**WHAT YOU SHOULD DO**
Leaving out all pictures, repeat exactly the lines from the one that holds "DRIVER1 pin GND: GND -> 3V3" to the last line of the entries below.

Before and after images:
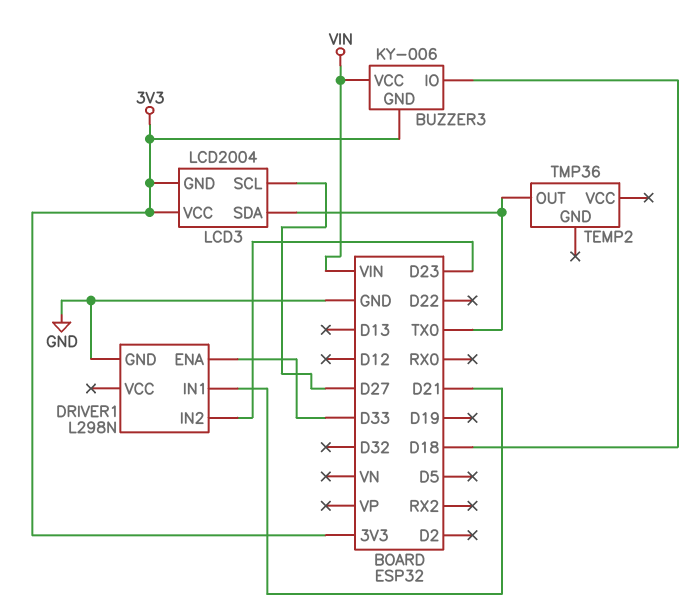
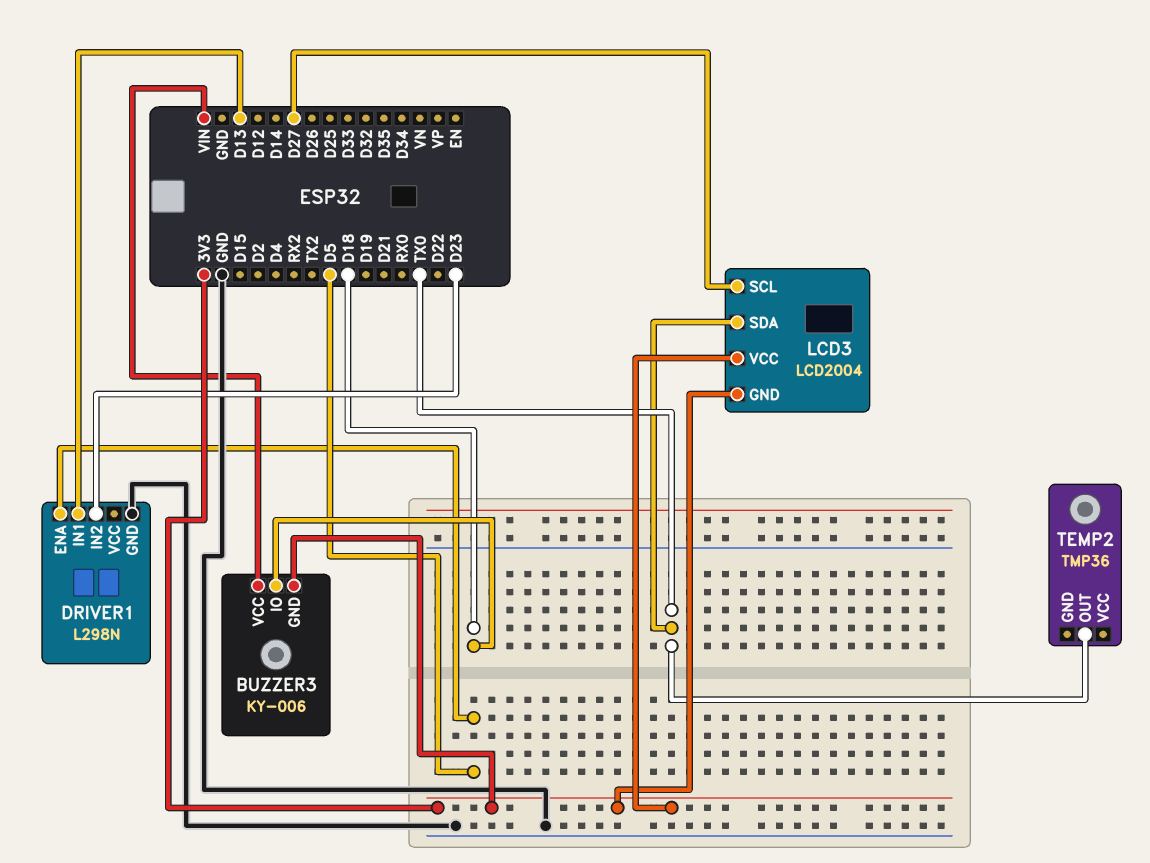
DRIVER1 pin ENA: D33 -> D5
DRIVER1 pin IN1: D21 -> D13

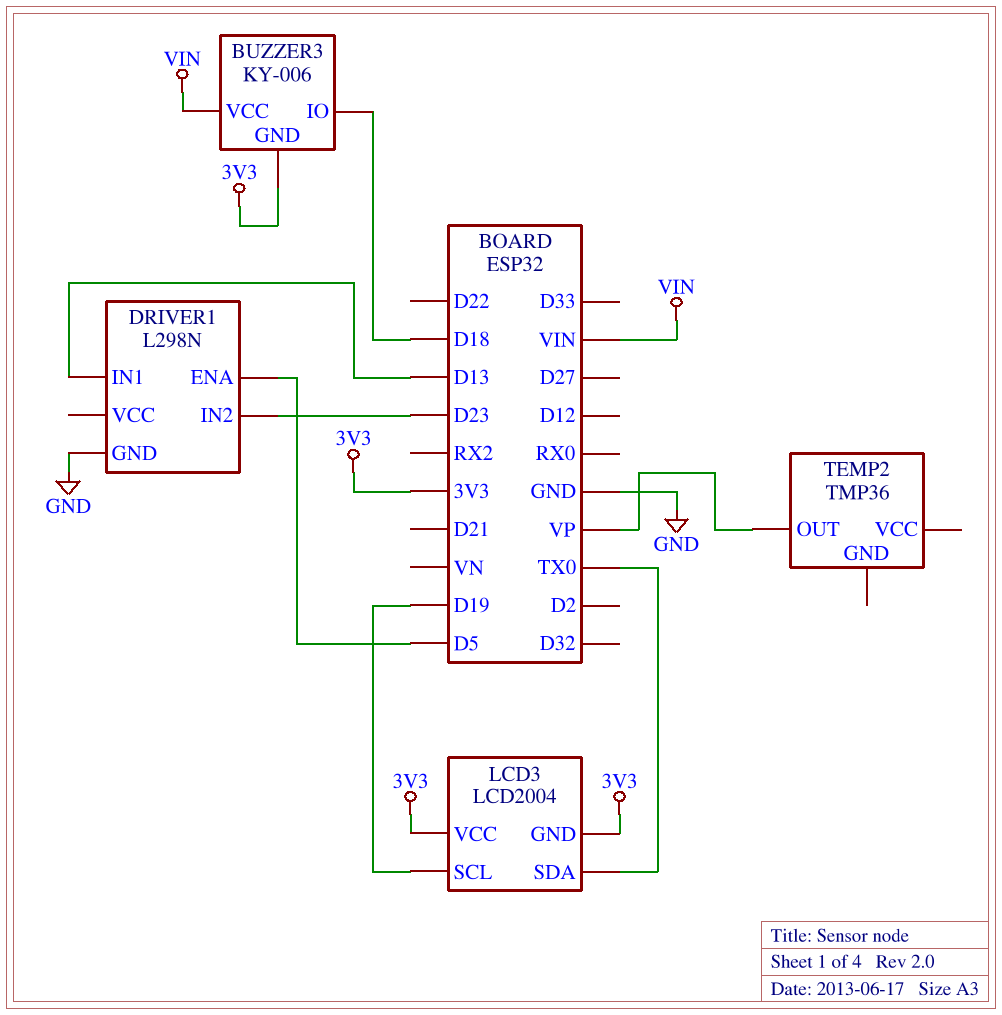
LCD3 pin SCL: D27 -> D19
TEMP2 pin OUT: TX0 -> VP

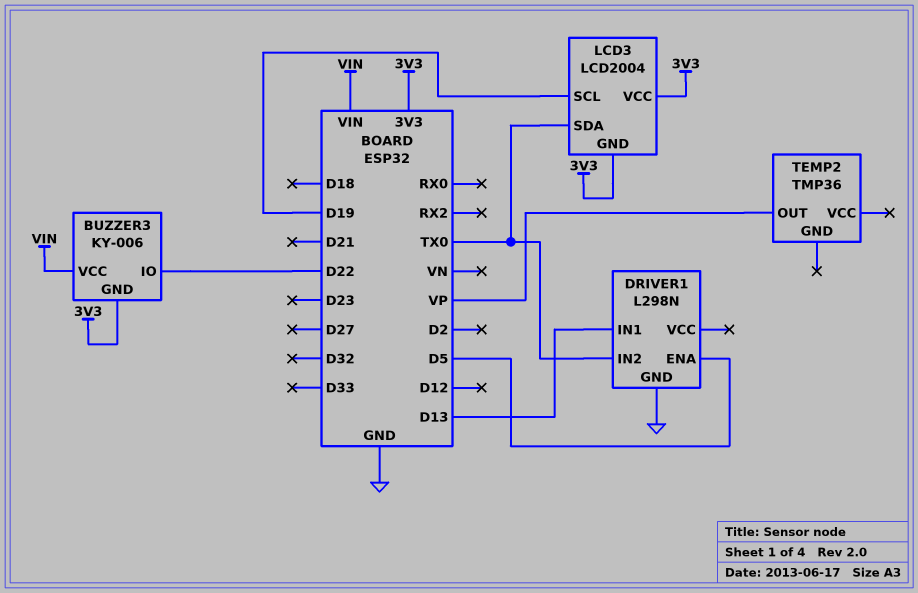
BUZZER3 pin IO: D18 -> D22
DRIVER1 pin IN2: D23 -> TX0

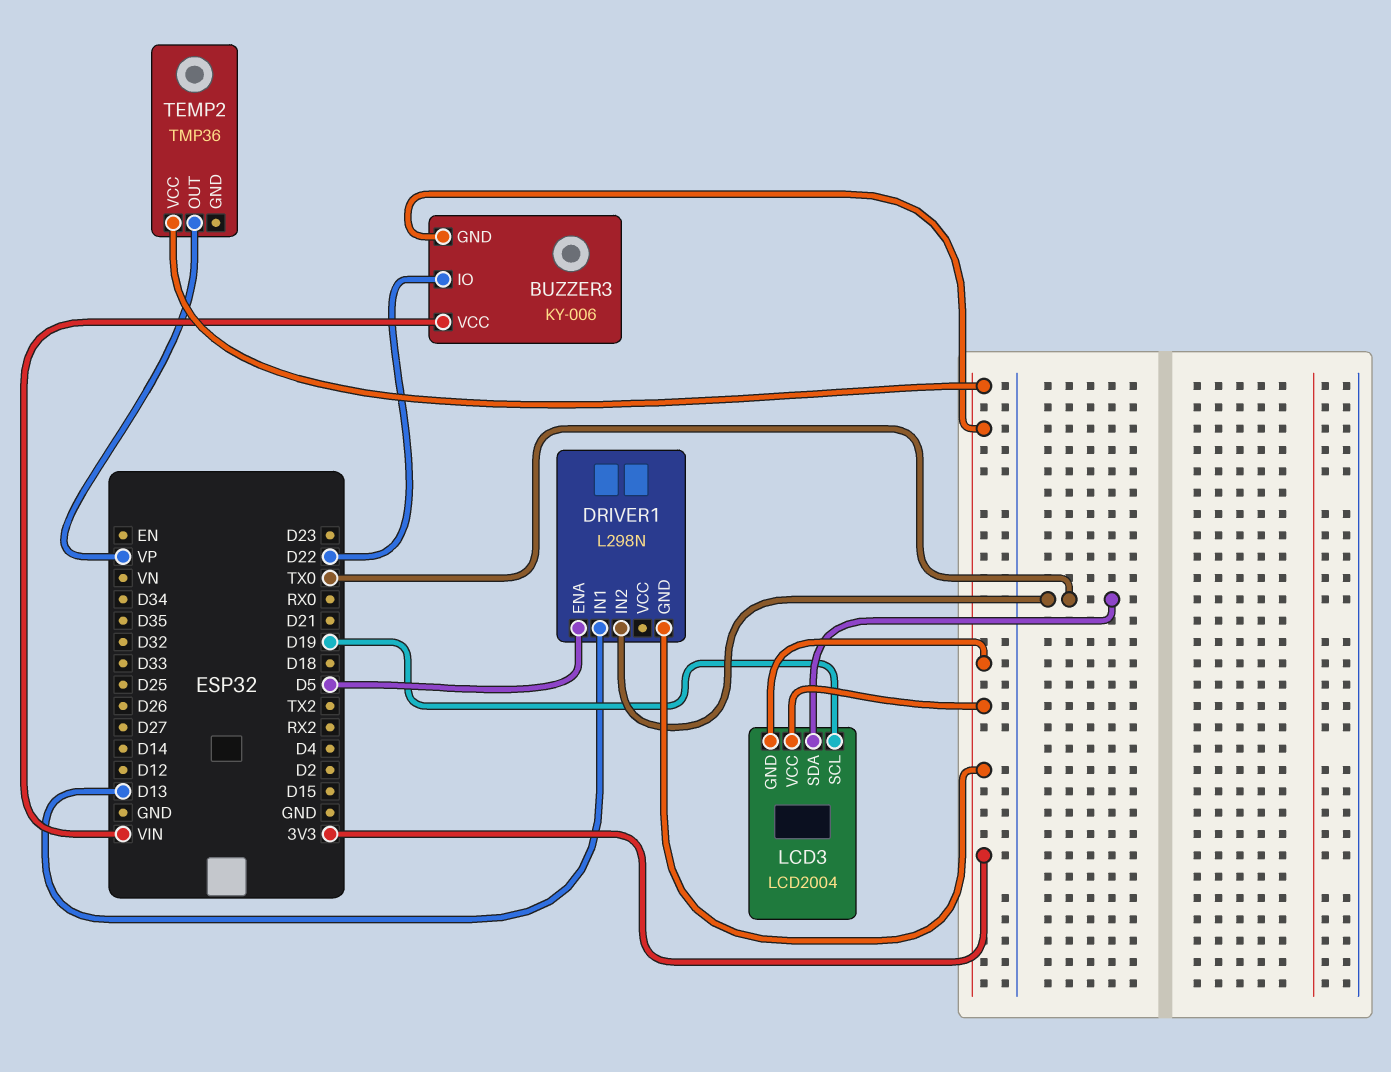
DRIVER1 pin GND: GND -> 3V3
TEMP2 pin VCC: none -> 3V3

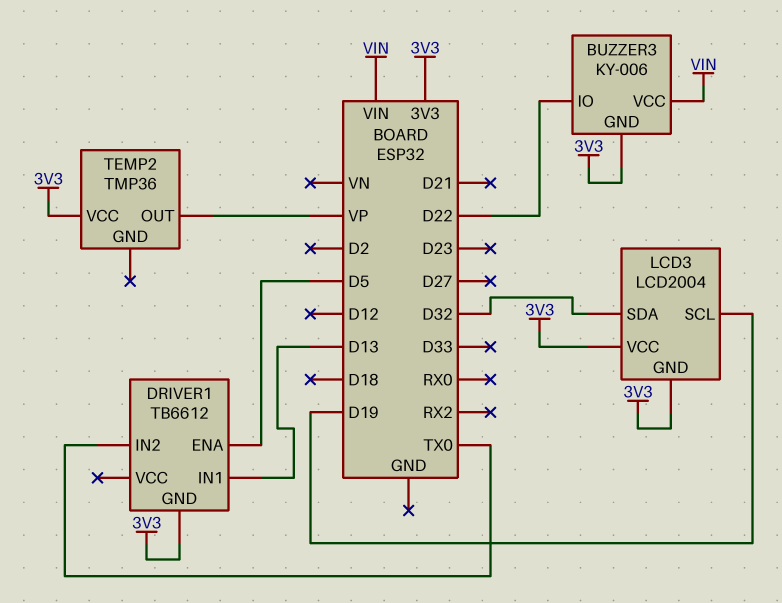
DRIVER1: L298N -> TB6612
LCD3 pin SDA: TX0 -> D32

**TASK SOLUTION**
DRIVER1 pin GND: GND -> 3V3
TEMP2 pin VCC: none -> 3V3

DRIVER1: L298N -> TB6612
LCD3 pin SDA: TX0 -> D32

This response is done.